Using the records below, give again exactly the lines from the line that contains "brown brick J1:J2" through the line that contains "purple brick C9", both ends included, and only those.
═════ SOURCE DATA ═════
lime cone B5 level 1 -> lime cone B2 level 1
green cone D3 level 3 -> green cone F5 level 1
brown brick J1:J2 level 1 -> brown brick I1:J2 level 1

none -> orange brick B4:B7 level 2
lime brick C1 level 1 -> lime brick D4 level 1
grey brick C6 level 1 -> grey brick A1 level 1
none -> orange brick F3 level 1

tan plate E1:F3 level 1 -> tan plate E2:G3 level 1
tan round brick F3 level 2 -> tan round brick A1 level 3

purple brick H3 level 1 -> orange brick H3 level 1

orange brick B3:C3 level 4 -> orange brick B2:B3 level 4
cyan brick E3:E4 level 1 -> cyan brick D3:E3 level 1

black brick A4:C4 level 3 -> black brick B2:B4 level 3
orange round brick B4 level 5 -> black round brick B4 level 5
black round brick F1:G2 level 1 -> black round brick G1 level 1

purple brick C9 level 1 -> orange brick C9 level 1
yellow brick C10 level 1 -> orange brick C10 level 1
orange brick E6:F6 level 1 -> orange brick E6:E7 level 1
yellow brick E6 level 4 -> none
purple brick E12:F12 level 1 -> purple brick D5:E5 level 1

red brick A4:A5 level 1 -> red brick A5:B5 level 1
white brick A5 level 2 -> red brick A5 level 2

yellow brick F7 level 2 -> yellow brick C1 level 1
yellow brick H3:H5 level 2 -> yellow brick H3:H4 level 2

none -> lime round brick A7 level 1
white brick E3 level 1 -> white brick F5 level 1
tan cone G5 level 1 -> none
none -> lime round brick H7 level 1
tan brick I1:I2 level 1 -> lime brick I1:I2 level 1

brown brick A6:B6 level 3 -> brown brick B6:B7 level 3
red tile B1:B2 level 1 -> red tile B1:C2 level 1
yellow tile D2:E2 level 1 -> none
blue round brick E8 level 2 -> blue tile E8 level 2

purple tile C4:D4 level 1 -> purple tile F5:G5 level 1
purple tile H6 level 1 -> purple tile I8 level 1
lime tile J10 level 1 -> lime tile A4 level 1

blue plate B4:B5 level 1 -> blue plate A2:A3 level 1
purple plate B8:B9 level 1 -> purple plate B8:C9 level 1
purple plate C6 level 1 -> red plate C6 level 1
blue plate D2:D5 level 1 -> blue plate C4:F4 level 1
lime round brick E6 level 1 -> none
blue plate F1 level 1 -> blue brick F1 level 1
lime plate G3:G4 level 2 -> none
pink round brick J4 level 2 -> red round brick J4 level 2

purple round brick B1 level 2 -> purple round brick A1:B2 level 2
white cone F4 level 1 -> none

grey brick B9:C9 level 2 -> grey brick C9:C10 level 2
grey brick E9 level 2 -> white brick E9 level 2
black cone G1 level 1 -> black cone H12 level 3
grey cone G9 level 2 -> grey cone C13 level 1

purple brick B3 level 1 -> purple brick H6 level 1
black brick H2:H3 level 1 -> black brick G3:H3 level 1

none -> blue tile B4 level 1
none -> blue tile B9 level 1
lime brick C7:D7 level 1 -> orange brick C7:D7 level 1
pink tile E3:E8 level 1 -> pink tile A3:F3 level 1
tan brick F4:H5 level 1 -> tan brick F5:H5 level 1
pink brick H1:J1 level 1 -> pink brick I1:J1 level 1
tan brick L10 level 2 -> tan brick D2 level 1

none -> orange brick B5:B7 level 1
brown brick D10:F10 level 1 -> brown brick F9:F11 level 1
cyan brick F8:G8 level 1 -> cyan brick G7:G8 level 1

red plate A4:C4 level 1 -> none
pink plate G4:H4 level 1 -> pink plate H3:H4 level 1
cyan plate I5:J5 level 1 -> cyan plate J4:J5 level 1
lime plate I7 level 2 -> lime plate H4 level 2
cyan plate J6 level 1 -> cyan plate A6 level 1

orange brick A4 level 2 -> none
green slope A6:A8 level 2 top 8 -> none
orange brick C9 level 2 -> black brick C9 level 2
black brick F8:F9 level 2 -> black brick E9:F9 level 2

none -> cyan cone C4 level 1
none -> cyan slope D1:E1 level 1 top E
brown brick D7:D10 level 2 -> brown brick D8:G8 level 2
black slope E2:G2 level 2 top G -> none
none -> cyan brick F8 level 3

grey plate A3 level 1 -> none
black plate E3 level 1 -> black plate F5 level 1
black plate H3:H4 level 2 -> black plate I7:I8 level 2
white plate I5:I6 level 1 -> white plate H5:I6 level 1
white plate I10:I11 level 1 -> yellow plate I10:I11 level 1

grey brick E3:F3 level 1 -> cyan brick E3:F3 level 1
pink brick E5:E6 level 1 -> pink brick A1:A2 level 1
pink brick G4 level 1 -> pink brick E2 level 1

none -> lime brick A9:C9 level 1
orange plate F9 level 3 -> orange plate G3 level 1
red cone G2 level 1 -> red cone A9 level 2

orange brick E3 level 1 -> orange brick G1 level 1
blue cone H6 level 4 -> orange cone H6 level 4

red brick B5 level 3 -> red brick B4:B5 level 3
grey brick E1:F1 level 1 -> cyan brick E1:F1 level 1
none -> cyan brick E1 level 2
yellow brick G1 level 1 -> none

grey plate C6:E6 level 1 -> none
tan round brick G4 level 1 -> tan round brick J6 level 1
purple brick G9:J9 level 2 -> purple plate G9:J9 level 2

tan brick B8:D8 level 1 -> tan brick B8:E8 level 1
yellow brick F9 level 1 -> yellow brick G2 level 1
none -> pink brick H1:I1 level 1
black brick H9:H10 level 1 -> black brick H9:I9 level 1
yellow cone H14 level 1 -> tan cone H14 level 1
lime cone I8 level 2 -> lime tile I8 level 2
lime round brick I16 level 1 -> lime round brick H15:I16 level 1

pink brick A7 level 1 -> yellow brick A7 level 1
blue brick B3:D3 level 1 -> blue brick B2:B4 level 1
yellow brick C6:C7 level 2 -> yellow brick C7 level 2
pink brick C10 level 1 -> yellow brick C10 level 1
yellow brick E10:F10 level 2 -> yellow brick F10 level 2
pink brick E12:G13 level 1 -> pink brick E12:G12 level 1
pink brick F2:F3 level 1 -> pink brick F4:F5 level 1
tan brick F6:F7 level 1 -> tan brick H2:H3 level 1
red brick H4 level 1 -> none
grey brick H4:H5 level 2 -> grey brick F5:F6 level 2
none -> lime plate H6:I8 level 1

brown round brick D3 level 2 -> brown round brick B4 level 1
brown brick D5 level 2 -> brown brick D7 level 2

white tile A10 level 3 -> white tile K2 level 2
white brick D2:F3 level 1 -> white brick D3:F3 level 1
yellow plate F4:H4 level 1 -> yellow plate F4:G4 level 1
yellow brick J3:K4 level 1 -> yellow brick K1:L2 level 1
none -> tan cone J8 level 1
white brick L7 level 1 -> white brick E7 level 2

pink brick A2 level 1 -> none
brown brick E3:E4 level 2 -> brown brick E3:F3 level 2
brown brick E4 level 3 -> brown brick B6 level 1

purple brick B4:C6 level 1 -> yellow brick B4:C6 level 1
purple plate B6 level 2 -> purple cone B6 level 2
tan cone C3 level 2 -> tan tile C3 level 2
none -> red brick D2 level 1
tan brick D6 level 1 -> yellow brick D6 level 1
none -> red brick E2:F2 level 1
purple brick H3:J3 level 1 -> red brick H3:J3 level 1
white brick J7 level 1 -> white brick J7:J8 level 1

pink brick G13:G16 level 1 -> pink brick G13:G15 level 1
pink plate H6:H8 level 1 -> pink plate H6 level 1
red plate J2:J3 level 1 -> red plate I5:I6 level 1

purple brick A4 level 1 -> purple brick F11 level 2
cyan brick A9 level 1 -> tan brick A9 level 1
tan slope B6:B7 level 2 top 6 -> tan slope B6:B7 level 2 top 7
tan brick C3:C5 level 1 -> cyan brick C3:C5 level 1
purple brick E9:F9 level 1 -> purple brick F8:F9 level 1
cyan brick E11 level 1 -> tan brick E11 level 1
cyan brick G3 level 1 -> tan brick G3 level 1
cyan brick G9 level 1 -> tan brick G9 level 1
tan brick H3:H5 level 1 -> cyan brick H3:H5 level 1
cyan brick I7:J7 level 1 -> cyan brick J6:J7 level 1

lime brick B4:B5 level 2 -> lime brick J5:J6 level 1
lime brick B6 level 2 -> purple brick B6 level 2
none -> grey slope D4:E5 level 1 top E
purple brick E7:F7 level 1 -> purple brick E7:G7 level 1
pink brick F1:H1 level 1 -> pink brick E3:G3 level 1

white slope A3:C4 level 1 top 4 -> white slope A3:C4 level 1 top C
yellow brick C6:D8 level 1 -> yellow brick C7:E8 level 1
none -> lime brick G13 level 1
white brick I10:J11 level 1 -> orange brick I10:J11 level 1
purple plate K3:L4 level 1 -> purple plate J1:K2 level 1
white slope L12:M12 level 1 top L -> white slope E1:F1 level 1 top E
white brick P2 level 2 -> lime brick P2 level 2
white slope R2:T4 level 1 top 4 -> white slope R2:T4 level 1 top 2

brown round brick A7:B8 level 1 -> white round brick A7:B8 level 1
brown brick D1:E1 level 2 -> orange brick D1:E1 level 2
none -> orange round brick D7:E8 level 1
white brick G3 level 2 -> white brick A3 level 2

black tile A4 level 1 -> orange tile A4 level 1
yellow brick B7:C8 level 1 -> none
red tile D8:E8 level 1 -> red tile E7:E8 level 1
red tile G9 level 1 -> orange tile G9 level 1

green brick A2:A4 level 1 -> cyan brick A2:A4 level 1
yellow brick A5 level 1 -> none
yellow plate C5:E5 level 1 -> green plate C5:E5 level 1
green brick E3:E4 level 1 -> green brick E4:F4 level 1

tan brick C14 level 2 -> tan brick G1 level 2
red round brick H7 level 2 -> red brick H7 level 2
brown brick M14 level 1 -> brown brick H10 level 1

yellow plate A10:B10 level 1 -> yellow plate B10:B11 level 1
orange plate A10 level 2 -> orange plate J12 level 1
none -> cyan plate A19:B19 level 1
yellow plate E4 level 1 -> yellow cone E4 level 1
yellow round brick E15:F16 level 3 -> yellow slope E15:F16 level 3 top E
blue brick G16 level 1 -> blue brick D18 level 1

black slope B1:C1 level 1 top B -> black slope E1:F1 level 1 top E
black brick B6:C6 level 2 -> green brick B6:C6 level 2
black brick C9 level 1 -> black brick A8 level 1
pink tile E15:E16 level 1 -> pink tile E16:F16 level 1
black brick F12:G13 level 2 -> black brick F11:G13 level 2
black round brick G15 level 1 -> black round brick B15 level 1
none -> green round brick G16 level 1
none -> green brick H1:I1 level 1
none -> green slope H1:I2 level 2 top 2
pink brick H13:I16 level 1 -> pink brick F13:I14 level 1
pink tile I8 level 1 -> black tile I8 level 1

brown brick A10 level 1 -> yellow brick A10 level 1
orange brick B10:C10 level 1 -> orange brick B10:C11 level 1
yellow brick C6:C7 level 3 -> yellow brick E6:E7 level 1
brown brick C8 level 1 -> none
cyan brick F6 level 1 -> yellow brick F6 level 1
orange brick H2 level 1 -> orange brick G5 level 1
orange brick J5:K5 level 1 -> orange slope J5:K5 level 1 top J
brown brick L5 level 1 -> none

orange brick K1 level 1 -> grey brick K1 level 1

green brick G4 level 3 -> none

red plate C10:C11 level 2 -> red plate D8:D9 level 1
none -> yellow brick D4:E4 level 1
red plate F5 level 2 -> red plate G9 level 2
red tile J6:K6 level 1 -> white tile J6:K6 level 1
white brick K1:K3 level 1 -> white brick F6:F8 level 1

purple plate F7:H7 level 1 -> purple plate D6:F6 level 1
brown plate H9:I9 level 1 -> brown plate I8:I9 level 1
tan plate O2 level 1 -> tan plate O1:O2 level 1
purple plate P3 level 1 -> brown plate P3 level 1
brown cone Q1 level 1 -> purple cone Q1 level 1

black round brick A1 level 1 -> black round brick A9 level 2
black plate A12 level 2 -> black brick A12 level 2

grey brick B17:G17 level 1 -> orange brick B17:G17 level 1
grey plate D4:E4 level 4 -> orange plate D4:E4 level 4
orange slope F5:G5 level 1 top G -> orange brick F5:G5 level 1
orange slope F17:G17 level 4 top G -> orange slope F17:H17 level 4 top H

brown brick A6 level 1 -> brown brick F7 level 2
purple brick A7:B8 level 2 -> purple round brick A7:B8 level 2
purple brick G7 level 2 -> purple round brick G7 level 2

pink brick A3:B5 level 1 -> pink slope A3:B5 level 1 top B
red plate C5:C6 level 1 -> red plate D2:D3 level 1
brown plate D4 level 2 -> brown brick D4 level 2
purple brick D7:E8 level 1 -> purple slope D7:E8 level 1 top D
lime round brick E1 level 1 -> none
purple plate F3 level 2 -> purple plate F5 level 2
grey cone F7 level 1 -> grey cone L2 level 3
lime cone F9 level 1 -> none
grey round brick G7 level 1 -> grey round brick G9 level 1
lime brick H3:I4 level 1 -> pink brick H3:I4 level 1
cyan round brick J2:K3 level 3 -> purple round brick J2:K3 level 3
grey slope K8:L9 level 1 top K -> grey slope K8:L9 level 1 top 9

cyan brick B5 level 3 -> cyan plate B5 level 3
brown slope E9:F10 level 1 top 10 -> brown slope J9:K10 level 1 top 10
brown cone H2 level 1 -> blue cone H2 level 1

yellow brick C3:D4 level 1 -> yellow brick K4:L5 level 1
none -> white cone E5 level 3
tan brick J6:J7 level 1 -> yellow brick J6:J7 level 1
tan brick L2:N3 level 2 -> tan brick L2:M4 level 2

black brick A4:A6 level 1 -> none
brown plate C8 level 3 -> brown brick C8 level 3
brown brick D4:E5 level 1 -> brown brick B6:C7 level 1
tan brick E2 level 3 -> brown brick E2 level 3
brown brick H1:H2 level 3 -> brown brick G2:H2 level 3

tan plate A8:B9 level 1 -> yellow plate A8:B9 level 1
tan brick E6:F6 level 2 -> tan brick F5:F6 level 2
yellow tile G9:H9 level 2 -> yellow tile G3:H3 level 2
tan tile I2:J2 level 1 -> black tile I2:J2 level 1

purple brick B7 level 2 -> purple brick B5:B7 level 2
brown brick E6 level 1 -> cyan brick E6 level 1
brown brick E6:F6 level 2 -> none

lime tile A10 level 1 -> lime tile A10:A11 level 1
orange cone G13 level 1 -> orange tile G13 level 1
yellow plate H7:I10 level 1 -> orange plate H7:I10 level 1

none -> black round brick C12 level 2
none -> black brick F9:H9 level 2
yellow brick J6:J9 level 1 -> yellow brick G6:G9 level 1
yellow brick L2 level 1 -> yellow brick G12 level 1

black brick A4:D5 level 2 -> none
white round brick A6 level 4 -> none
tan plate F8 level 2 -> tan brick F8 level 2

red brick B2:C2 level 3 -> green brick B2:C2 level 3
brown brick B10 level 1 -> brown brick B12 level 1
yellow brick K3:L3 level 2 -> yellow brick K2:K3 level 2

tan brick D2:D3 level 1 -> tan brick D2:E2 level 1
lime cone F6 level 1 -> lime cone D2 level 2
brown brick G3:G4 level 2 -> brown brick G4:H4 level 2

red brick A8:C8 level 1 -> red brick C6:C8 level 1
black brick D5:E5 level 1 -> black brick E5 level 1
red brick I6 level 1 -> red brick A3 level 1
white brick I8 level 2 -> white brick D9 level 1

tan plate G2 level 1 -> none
═════
■ FINAL ANSWER
brown brick J1:J2 level 1 -> brown brick I1:J2 level 1

none -> orange brick B4:B7 level 2
lime brick C1 level 1 -> lime brick D4 level 1
grey brick C6 level 1 -> grey brick A1 level 1
none -> orange brick F3 level 1

tan plate E1:F3 level 1 -> tan plate E2:G3 level 1
tan round brick F3 level 2 -> tan round brick A1 level 3

purple brick H3 level 1 -> orange brick H3 level 1

orange brick B3:C3 level 4 -> orange brick B2:B3 level 4
cyan brick E3:E4 level 1 -> cyan brick D3:E3 level 1

black brick A4:C4 level 3 -> black brick B2:B4 level 3
orange round brick B4 level 5 -> black round brick B4 level 5
black round brick F1:G2 level 1 -> black round brick G1 level 1

purple brick C9 level 1 -> orange brick C9 level 1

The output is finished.